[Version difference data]
■ ■ ■ ■

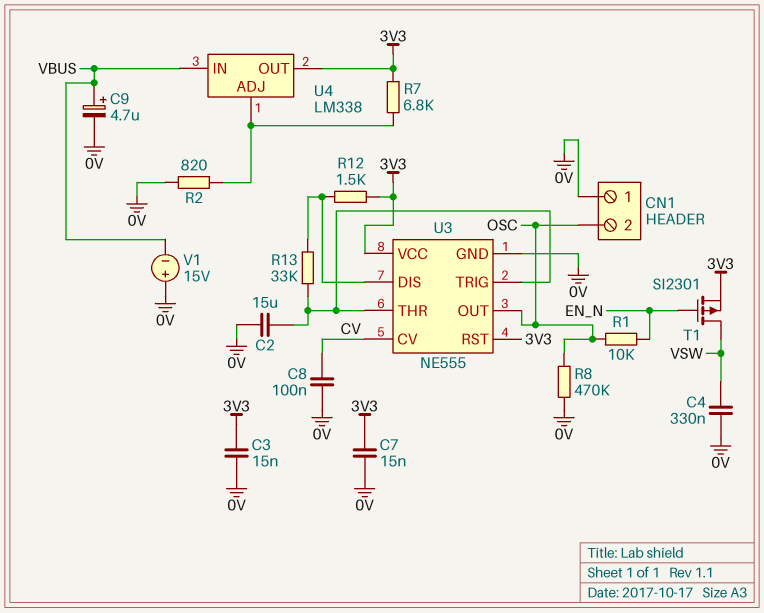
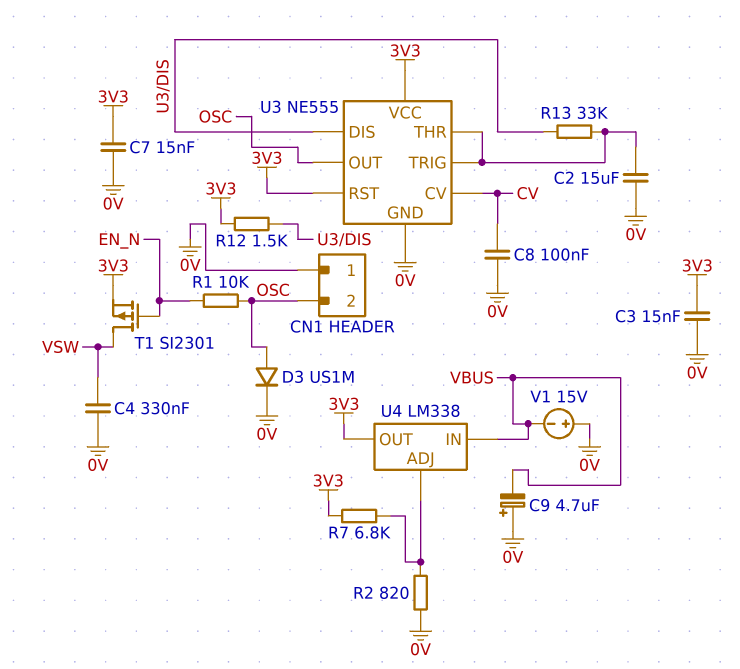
C9: 4.7uF (plus VBUS, minus 0V) -> 4.7uF (plus 0V, minus VBUS)
D3: none -> diode US1M (A OSC, K 0V)
R8: 470k (0V, OSC) -> none

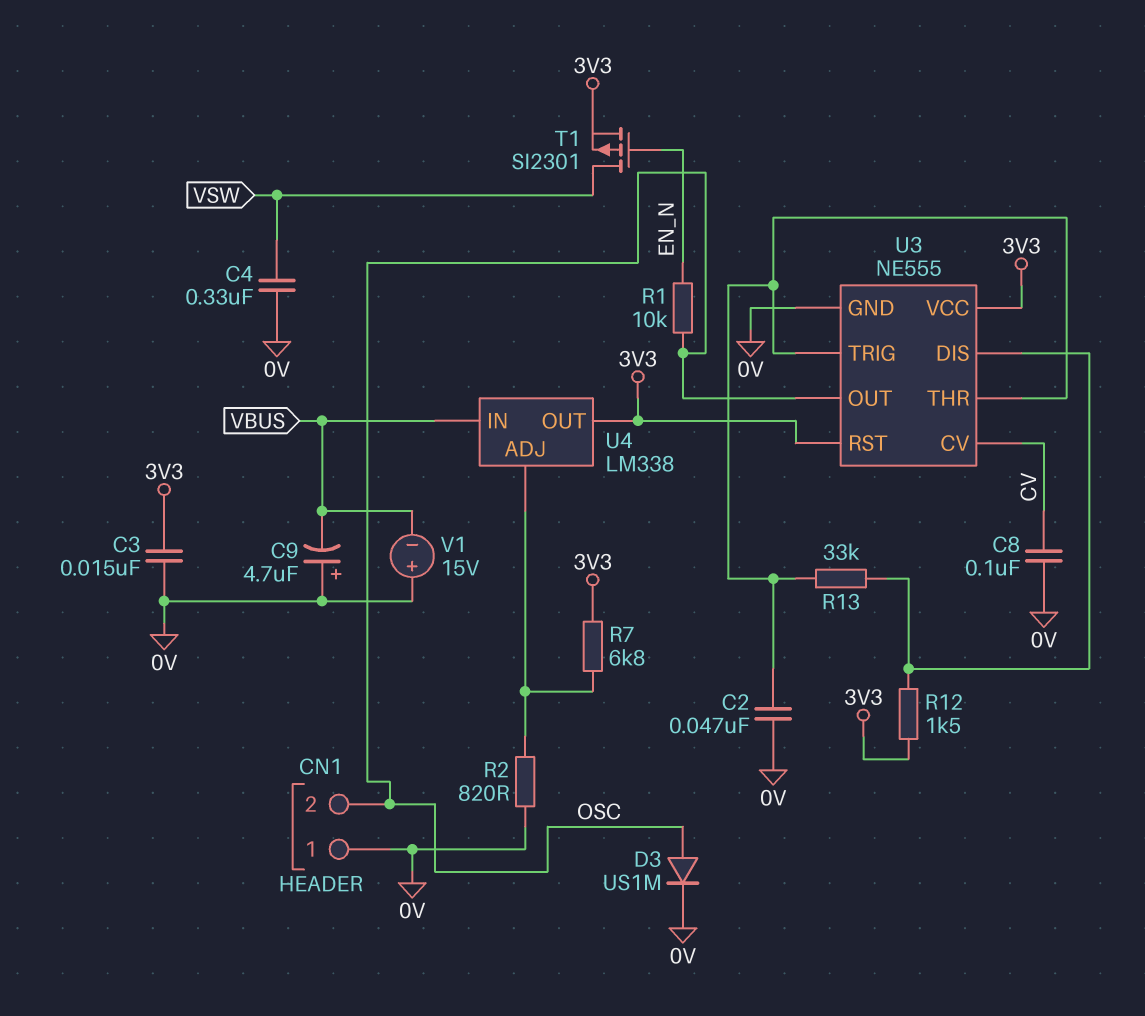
C2: 15uF (0V, U3/THR) -> 47nF (0V, U3/THR)
C7: 15nF (0V, 3V3) -> none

■ ■ ■ ■

**Exercise objective**
Look through the data and show every line containing "none".

**Answer section**
D3: none -> diode US1M (A OSC, K 0V)
R8: 470k (0V, OSC) -> none
C7: 15nF (0V, 3V3) -> none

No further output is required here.